▶ EXERCISE DESCRIPTION
Reproduce this listing in full.

· · · · · · ·

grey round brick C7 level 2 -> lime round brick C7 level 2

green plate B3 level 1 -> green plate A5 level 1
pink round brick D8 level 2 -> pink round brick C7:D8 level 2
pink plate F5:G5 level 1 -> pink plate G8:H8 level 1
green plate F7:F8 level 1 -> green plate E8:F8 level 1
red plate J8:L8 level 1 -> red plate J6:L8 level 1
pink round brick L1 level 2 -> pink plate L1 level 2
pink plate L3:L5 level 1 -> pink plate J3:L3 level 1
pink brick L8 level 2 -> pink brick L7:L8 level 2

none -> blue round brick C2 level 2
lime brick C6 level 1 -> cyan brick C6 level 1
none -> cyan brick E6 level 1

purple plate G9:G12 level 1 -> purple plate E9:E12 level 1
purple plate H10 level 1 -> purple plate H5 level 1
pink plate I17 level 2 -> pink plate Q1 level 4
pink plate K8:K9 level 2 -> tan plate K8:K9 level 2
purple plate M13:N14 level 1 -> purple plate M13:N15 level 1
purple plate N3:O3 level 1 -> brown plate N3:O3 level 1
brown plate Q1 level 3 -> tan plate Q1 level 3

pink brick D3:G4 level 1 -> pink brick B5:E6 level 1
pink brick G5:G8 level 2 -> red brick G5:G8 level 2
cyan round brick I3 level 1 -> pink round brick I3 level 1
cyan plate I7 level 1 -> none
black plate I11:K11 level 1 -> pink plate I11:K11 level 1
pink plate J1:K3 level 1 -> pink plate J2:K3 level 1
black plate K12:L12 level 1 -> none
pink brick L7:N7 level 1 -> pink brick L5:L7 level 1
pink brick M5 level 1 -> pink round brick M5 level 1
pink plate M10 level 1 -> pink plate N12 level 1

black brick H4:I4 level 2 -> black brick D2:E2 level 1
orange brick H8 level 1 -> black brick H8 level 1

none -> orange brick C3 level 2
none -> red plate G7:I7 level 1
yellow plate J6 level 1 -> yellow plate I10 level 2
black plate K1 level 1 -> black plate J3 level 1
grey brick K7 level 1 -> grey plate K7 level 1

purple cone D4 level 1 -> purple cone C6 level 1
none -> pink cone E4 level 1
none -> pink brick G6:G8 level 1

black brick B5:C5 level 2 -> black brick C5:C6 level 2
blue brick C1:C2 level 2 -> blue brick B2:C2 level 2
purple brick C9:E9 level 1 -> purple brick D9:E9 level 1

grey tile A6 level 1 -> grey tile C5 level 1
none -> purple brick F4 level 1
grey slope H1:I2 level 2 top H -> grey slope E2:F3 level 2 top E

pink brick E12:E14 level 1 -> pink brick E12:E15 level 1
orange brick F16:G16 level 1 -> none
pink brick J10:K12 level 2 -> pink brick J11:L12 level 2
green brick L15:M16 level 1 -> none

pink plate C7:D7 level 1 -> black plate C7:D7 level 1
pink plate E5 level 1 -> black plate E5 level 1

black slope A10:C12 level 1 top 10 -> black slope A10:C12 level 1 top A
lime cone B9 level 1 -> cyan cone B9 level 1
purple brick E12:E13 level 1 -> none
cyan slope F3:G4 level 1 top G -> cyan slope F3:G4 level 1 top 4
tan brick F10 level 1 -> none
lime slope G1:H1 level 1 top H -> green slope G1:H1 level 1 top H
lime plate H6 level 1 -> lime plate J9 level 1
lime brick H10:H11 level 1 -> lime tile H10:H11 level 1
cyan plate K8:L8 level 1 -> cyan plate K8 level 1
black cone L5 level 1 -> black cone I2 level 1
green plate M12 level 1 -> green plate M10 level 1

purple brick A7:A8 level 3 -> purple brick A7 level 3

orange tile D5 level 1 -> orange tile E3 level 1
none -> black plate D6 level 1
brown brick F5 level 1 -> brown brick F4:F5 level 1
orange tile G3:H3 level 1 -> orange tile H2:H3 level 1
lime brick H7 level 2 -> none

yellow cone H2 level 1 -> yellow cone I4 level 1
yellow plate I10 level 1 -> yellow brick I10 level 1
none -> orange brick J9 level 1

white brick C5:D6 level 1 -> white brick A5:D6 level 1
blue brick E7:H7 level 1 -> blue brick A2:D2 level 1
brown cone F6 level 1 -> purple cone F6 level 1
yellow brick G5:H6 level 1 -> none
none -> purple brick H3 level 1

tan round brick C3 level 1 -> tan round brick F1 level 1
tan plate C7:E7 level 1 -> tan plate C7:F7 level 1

· · · · · · ·

▶ SOLVED PROBLEM
grey round brick C7 level 2 -> lime round brick C7 level 2

green plate B3 level 1 -> green plate A5 level 1
pink round brick D8 level 2 -> pink round brick C7:D8 level 2
pink plate F5:G5 level 1 -> pink plate G8:H8 level 1
green plate F7:F8 level 1 -> green plate E8:F8 level 1
red plate J8:L8 level 1 -> red plate J6:L8 level 1
pink round brick L1 level 2 -> pink plate L1 level 2
pink plate L3:L5 level 1 -> pink plate J3:L3 level 1
pink brick L8 level 2 -> pink brick L7:L8 level 2

none -> blue round brick C2 level 2
lime brick C6 level 1 -> cyan brick C6 level 1
none -> cyan brick E6 level 1

purple plate G9:G12 level 1 -> purple plate E9:E12 level 1
purple plate H10 level 1 -> purple plate H5 level 1
pink plate I17 level 2 -> pink plate Q1 level 4
pink plate K8:K9 level 2 -> tan plate K8:K9 level 2
purple plate M13:N14 level 1 -> purple plate M13:N15 level 1
purple plate N3:O3 level 1 -> brown plate N3:O3 level 1
brown plate Q1 level 3 -> tan plate Q1 level 3

pink brick D3:G4 level 1 -> pink brick B5:E6 level 1
pink brick G5:G8 level 2 -> red brick G5:G8 level 2
cyan round brick I3 level 1 -> pink round brick I3 level 1
cyan plate I7 level 1 -> none
black plate I11:K11 level 1 -> pink plate I11:K11 level 1
pink plate J1:K3 level 1 -> pink plate J2:K3 level 1
black plate K12:L12 level 1 -> none
pink brick L7:N7 level 1 -> pink brick L5:L7 level 1
pink brick M5 level 1 -> pink round brick M5 level 1
pink plate M10 level 1 -> pink plate N12 level 1

black brick H4:I4 level 2 -> black brick D2:E2 level 1
orange brick H8 level 1 -> black brick H8 level 1

none -> orange brick C3 level 2
none -> red plate G7:I7 level 1
yellow plate J6 level 1 -> yellow plate I10 level 2
black plate K1 level 1 -> black plate J3 level 1
grey brick K7 level 1 -> grey plate K7 level 1

purple cone D4 level 1 -> purple cone C6 level 1
none -> pink cone E4 level 1
none -> pink brick G6:G8 level 1

black brick B5:C5 level 2 -> black brick C5:C6 level 2
blue brick C1:C2 level 2 -> blue brick B2:C2 level 2
purple brick C9:E9 level 1 -> purple brick D9:E9 level 1

grey tile A6 level 1 -> grey tile C5 level 1
none -> purple brick F4 level 1
grey slope H1:I2 level 2 top H -> grey slope E2:F3 level 2 top E

pink brick E12:E14 level 1 -> pink brick E12:E15 level 1
orange brick F16:G16 level 1 -> none
pink brick J10:K12 level 2 -> pink brick J11:L12 level 2
green brick L15:M16 level 1 -> none

pink plate C7:D7 level 1 -> black plate C7:D7 level 1
pink plate E5 level 1 -> black plate E5 level 1

black slope A10:C12 level 1 top 10 -> black slope A10:C12 level 1 top A
lime cone B9 level 1 -> cyan cone B9 level 1
purple brick E12:E13 level 1 -> none
cyan slope F3:G4 level 1 top G -> cyan slope F3:G4 level 1 top 4
tan brick F10 level 1 -> none
lime slope G1:H1 level 1 top H -> green slope G1:H1 level 1 top H
lime plate H6 level 1 -> lime plate J9 level 1
lime brick H10:H11 level 1 -> lime tile H10:H11 level 1
cyan plate K8:L8 level 1 -> cyan plate K8 level 1
black cone L5 level 1 -> black cone I2 level 1
green plate M12 level 1 -> green plate M10 level 1

purple brick A7:A8 level 3 -> purple brick A7 level 3

orange tile D5 level 1 -> orange tile E3 level 1
none -> black plate D6 level 1
brown brick F5 level 1 -> brown brick F4:F5 level 1
orange tile G3:H3 level 1 -> orange tile H2:H3 level 1
lime brick H7 level 2 -> none

yellow cone H2 level 1 -> yellow cone I4 level 1
yellow plate I10 level 1 -> yellow brick I10 level 1
none -> orange brick J9 level 1

white brick C5:D6 level 1 -> white brick A5:D6 level 1
blue brick E7:H7 level 1 -> blue brick A2:D2 level 1
brown cone F6 level 1 -> purple cone F6 level 1
yellow brick G5:H6 level 1 -> none
none -> purple brick H3 level 1

tan round brick C3 level 1 -> tan round brick F1 level 1
tan plate C7:E7 level 1 -> tan plate C7:F7 level 1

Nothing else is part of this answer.